## Excerpts from a dataset
+-------+

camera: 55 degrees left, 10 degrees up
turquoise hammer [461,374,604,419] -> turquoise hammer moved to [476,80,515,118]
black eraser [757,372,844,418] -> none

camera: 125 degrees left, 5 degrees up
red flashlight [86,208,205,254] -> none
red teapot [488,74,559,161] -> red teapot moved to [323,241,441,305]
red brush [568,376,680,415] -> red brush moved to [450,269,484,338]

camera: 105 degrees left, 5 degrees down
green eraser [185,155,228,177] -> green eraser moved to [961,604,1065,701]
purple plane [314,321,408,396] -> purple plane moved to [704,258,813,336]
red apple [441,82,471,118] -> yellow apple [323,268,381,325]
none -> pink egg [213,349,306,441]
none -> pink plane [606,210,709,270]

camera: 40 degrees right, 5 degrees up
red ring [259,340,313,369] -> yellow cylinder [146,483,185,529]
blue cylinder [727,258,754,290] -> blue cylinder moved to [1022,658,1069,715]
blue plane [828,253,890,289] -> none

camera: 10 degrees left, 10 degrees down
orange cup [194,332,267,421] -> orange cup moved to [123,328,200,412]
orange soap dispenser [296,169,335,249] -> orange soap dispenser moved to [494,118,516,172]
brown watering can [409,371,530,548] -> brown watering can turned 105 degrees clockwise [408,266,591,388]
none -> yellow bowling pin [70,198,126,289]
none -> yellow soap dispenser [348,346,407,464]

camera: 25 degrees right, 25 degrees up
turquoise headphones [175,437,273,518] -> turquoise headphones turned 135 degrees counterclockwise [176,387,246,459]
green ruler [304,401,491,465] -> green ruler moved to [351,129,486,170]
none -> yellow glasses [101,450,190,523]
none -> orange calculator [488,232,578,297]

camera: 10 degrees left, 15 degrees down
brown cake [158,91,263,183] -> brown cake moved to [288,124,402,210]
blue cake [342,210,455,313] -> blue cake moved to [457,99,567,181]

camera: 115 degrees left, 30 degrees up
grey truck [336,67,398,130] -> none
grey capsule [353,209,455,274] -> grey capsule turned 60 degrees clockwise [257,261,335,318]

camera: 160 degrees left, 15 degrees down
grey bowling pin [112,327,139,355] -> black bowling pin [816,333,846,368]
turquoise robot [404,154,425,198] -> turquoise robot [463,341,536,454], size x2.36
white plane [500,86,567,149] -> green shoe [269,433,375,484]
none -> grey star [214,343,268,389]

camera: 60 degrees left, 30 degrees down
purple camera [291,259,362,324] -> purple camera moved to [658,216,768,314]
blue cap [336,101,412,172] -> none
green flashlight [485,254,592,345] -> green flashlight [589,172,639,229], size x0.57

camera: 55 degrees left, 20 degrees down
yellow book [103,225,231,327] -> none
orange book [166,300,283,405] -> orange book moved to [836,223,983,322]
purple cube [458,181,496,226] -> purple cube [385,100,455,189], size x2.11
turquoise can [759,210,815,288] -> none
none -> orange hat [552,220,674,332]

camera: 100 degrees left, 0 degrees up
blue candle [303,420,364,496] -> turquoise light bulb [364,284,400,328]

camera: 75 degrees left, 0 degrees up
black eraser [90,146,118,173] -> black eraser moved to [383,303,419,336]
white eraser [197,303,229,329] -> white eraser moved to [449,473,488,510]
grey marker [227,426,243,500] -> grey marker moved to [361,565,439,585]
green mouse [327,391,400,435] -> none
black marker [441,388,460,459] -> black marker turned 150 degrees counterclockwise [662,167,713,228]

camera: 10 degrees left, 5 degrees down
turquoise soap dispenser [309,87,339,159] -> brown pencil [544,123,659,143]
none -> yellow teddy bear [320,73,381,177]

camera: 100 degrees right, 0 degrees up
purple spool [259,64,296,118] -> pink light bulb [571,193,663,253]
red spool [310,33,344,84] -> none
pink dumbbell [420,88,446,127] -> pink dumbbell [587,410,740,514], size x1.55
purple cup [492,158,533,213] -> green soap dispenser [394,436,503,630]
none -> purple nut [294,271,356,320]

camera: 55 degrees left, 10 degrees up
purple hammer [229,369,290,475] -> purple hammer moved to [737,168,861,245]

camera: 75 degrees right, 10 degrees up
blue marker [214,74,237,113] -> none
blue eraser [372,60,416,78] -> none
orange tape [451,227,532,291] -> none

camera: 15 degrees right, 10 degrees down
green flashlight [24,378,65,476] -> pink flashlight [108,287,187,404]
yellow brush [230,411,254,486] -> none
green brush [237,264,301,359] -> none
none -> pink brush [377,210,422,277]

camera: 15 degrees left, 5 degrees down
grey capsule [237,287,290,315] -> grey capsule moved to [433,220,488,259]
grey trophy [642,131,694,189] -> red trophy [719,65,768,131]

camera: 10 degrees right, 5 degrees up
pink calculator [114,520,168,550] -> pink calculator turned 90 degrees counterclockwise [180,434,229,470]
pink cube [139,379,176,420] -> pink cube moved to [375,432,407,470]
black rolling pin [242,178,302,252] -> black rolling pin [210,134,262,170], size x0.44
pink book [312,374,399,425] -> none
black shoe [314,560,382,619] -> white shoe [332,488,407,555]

+-------+

## What you should do
Exactly as written, transcribe each line of the data.

## Result for this exercise
camera: 55 degrees left, 10 degrees up
turquoise hammer [461,374,604,419] -> turquoise hammer moved to [476,80,515,118]
black eraser [757,372,844,418] -> none

camera: 125 degrees left, 5 degrees up
red flashlight [86,208,205,254] -> none
red teapot [488,74,559,161] -> red teapot moved to [323,241,441,305]
red brush [568,376,680,415] -> red brush moved to [450,269,484,338]

camera: 105 degrees left, 5 degrees down
green eraser [185,155,228,177] -> green eraser moved to [961,604,1065,701]
purple plane [314,321,408,396] -> purple plane moved to [704,258,813,336]
red apple [441,82,471,118] -> yellow apple [323,268,381,325]
none -> pink egg [213,349,306,441]
none -> pink plane [606,210,709,270]

camera: 40 degrees right, 5 degrees up
red ring [259,340,313,369] -> yellow cylinder [146,483,185,529]
blue cylinder [727,258,754,290] -> blue cylinder moved to [1022,658,1069,715]
blue plane [828,253,890,289] -> none

camera: 10 degrees left, 10 degrees down
orange cup [194,332,267,421] -> orange cup moved to [123,328,200,412]
orange soap dispenser [296,169,335,249] -> orange soap dispenser moved to [494,118,516,172]
brown watering can [409,371,530,548] -> brown watering can turned 105 degrees clockwise [408,266,591,388]
none -> yellow bowling pin [70,198,126,289]
none -> yellow soap dispenser [348,346,407,464]

camera: 25 degrees right, 25 degrees up
turquoise headphones [175,437,273,518] -> turquoise headphones turned 135 degrees counterclockwise [176,387,246,459]
green ruler [304,401,491,465] -> green ruler moved to [351,129,486,170]
none -> yellow glasses [101,450,190,523]
none -> orange calculator [488,232,578,297]

camera: 10 degrees left, 15 degrees down
brown cake [158,91,263,183] -> brown cake moved to [288,124,402,210]
blue cake [342,210,455,313] -> blue cake moved to [457,99,567,181]

camera: 115 degrees left, 30 degrees up
grey truck [336,67,398,130] -> none
grey capsule [353,209,455,274] -> grey capsule turned 60 degrees clockwise [257,261,335,318]

camera: 160 degrees left, 15 degrees down
grey bowling pin [112,327,139,355] -> black bowling pin [816,333,846,368]
turquoise robot [404,154,425,198] -> turquoise robot [463,341,536,454], size x2.36
white plane [500,86,567,149] -> green shoe [269,433,375,484]
none -> grey star [214,343,268,389]

camera: 60 degrees left, 30 degrees down
purple camera [291,259,362,324] -> purple camera moved to [658,216,768,314]
blue cap [336,101,412,172] -> none
green flashlight [485,254,592,345] -> green flashlight [589,172,639,229], size x0.57

camera: 55 degrees left, 20 degrees down
yellow book [103,225,231,327] -> none
orange book [166,300,283,405] -> orange book moved to [836,223,983,322]
purple cube [458,181,496,226] -> purple cube [385,100,455,189], size x2.11
turquoise can [759,210,815,288] -> none
none -> orange hat [552,220,674,332]

camera: 100 degrees left, 0 degrees up
blue candle [303,420,364,496] -> turquoise light bulb [364,284,400,328]

camera: 75 degrees left, 0 degrees up
black eraser [90,146,118,173] -> black eraser moved to [383,303,419,336]
white eraser [197,303,229,329] -> white eraser moved to [449,473,488,510]
grey marker [227,426,243,500] -> grey marker moved to [361,565,439,585]
green mouse [327,391,400,435] -> none
black marker [441,388,460,459] -> black marker turned 150 degrees counterclockwise [662,167,713,228]

camera: 10 degrees left, 5 degrees down
turquoise soap dispenser [309,87,339,159] -> brown pencil [544,123,659,143]
none -> yellow teddy bear [320,73,381,177]

camera: 100 degrees right, 0 degrees up
purple spool [259,64,296,118] -> pink light bulb [571,193,663,253]
red spool [310,33,344,84] -> none
pink dumbbell [420,88,446,127] -> pink dumbbell [587,410,740,514], size x1.55
purple cup [492,158,533,213] -> green soap dispenser [394,436,503,630]
none -> purple nut [294,271,356,320]

camera: 55 degrees left, 10 degrees up
purple hammer [229,369,290,475] -> purple hammer moved to [737,168,861,245]

camera: 75 degrees right, 10 degrees up
blue marker [214,74,237,113] -> none
blue eraser [372,60,416,78] -> none
orange tape [451,227,532,291] -> none

camera: 15 degrees right, 10 degrees down
green flashlight [24,378,65,476] -> pink flashlight [108,287,187,404]
yellow brush [230,411,254,486] -> none
green brush [237,264,301,359] -> none
none -> pink brush [377,210,422,277]

camera: 15 degrees left, 5 degrees down
grey capsule [237,287,290,315] -> grey capsule moved to [433,220,488,259]
grey trophy [642,131,694,189] -> red trophy [719,65,768,131]

camera: 10 degrees right, 5 degrees up
pink calculator [114,520,168,550] -> pink calculator turned 90 degrees counterclockwise [180,434,229,470]
pink cube [139,379,176,420] -> pink cube moved to [375,432,407,470]
black rolling pin [242,178,302,252] -> black rolling pin [210,134,262,170], size x0.44
pink book [312,374,399,425] -> none
black shoe [314,560,382,619] -> white shoe [332,488,407,555]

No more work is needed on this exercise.